*** Collected material ***
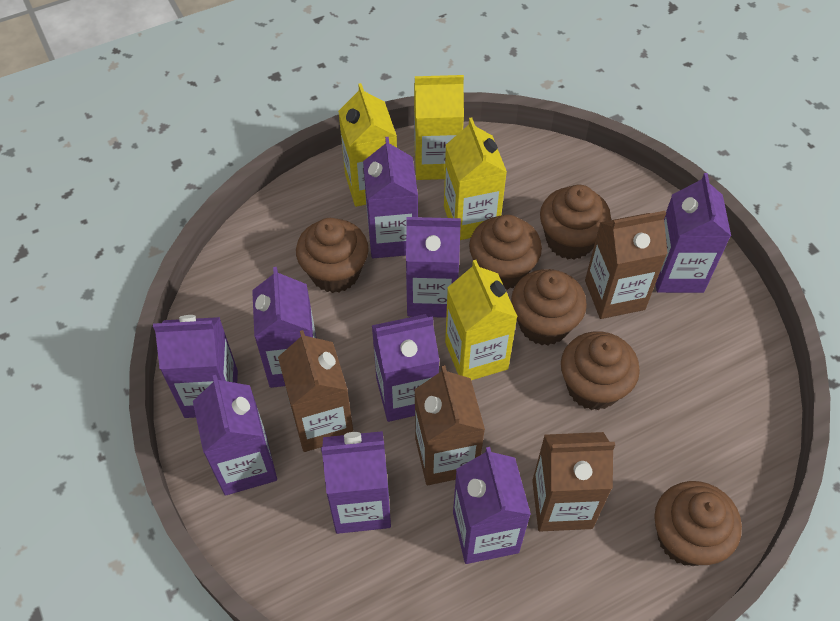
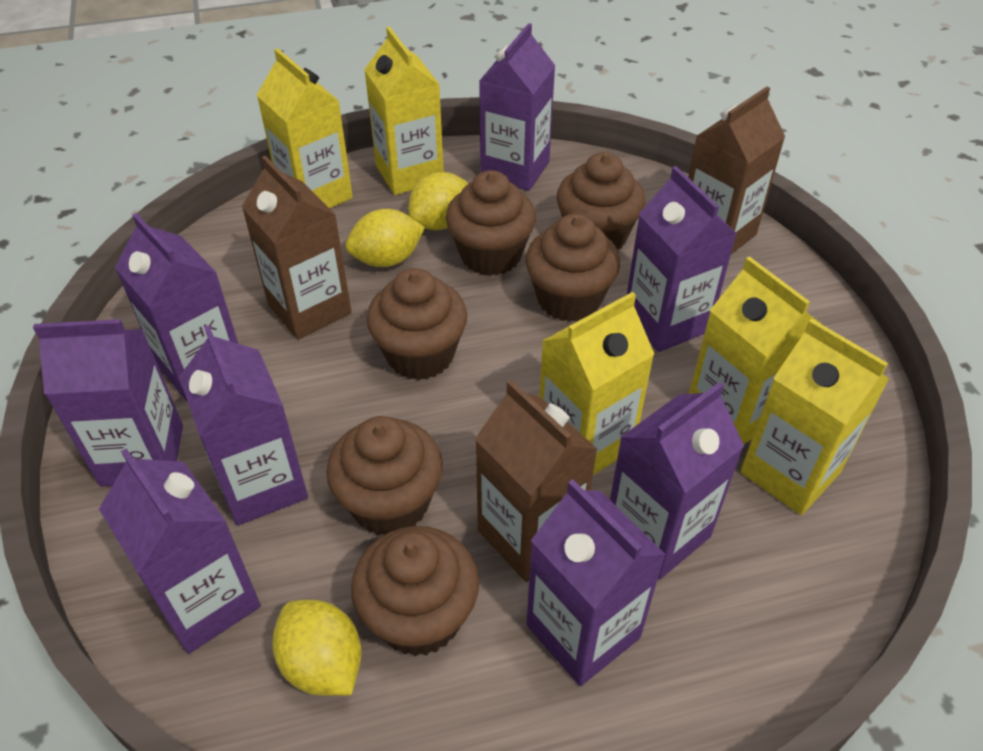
brown carton: 4 -> 3
purple carton: 9 -> 8
yellow carton: 4 -> 5
yellow lemon: 0 -> 3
*** End of Collected material ***
◆ **What to work on**
From the line with "purple carton: 9 -> 8" to the last line of the material, give every line again exactly, and only those lines.

◆ **Solution for this problem**
purple carton: 9 -> 8
yellow carton: 4 -> 5
yellow lemon: 0 -> 3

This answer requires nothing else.